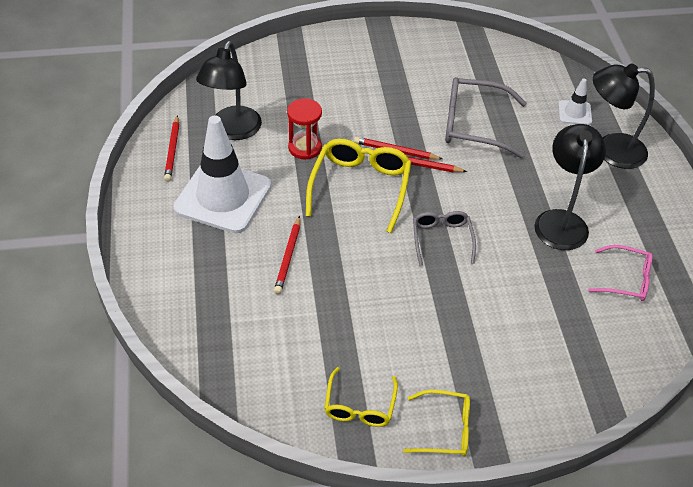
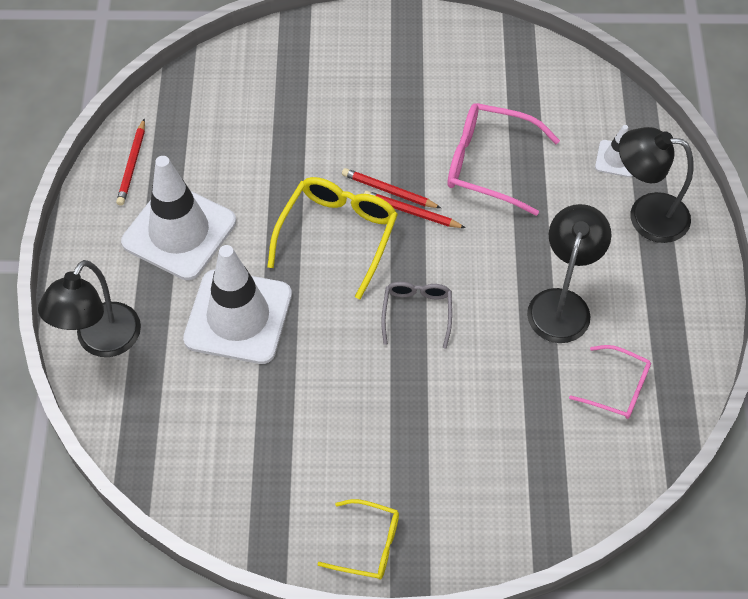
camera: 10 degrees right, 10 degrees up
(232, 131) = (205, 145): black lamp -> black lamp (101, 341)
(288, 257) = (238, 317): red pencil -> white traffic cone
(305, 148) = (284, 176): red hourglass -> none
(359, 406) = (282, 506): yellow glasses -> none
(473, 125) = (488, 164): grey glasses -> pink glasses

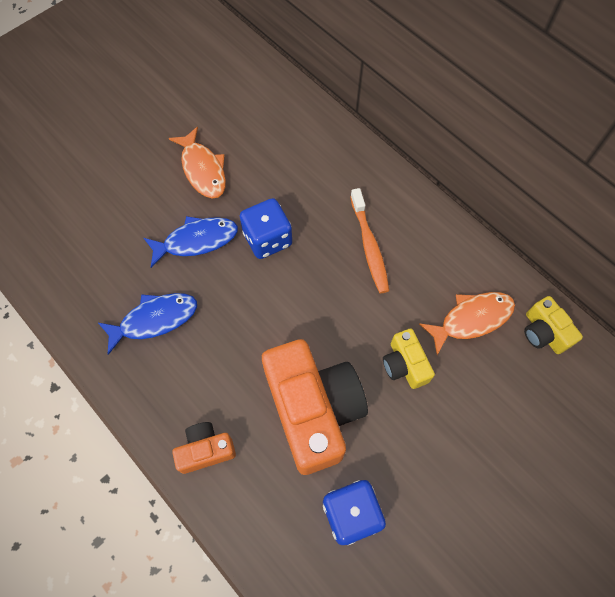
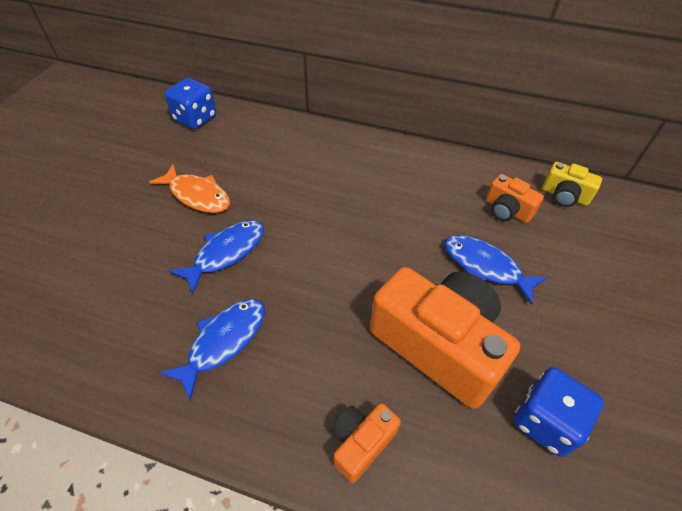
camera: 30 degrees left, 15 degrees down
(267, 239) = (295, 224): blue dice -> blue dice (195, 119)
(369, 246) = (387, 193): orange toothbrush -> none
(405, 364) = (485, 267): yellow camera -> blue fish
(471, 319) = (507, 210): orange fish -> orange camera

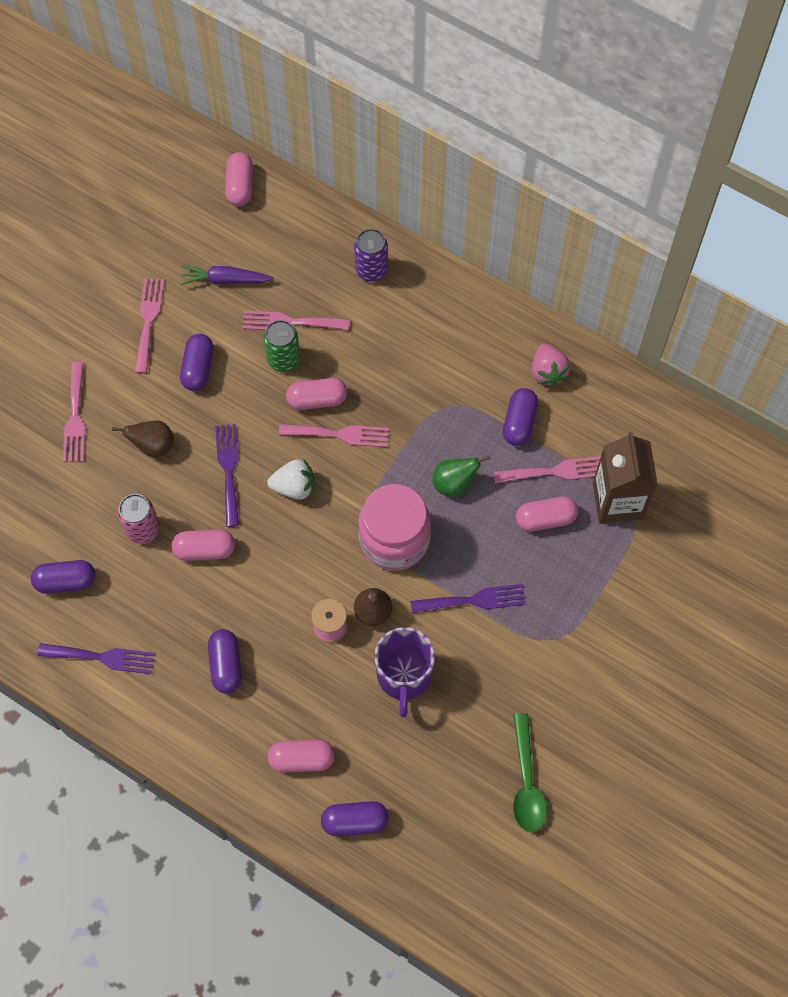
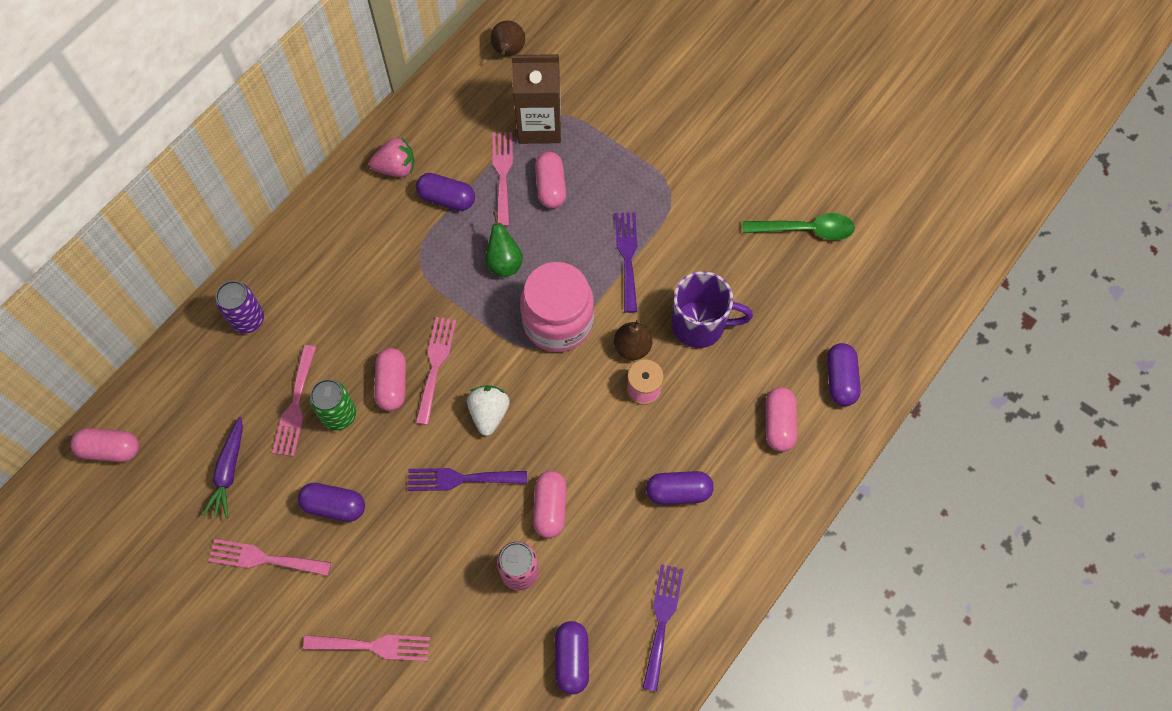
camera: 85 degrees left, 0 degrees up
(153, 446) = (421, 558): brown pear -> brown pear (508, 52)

####

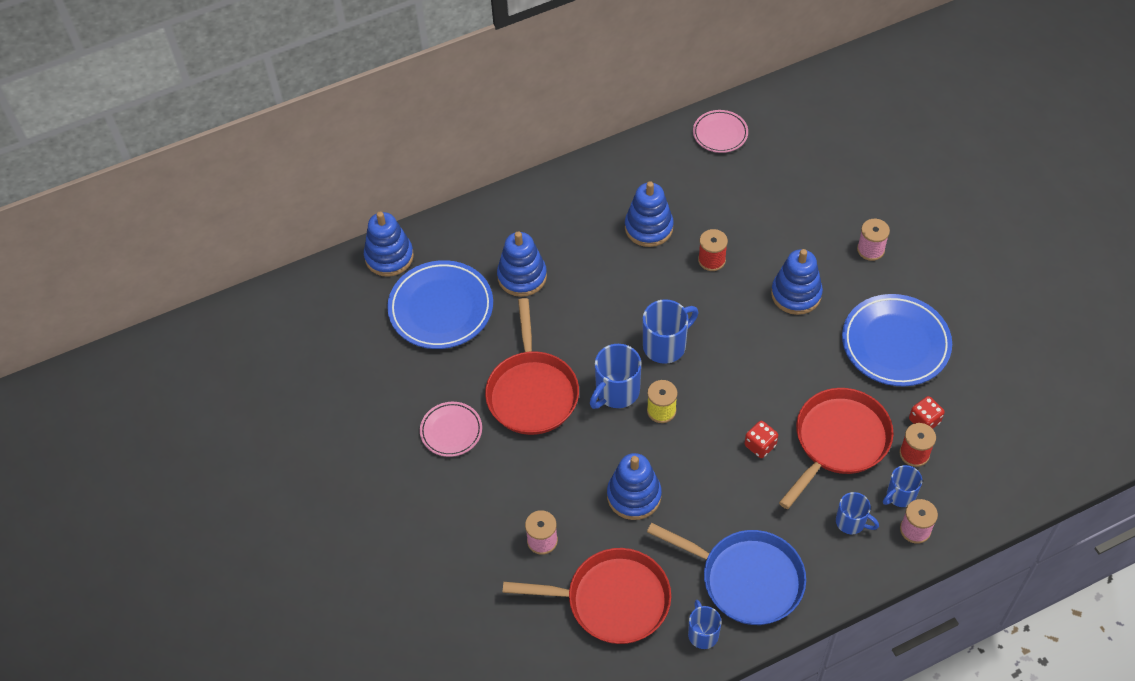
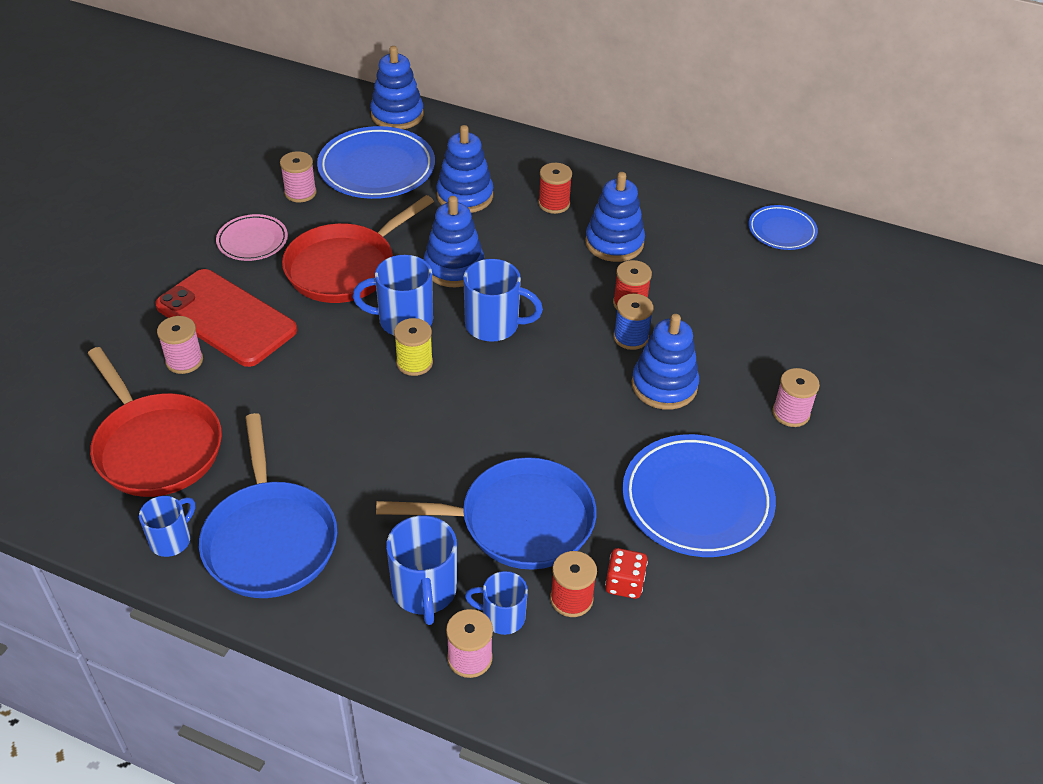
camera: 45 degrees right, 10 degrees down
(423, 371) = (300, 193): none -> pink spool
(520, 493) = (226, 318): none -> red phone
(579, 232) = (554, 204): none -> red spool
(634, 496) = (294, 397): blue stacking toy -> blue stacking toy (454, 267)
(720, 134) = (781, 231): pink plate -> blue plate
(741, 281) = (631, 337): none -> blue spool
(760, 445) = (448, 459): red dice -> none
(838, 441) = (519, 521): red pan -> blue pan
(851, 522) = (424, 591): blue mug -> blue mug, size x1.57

####

Your answer should be a single number: how many lines of the material contain "orange".

2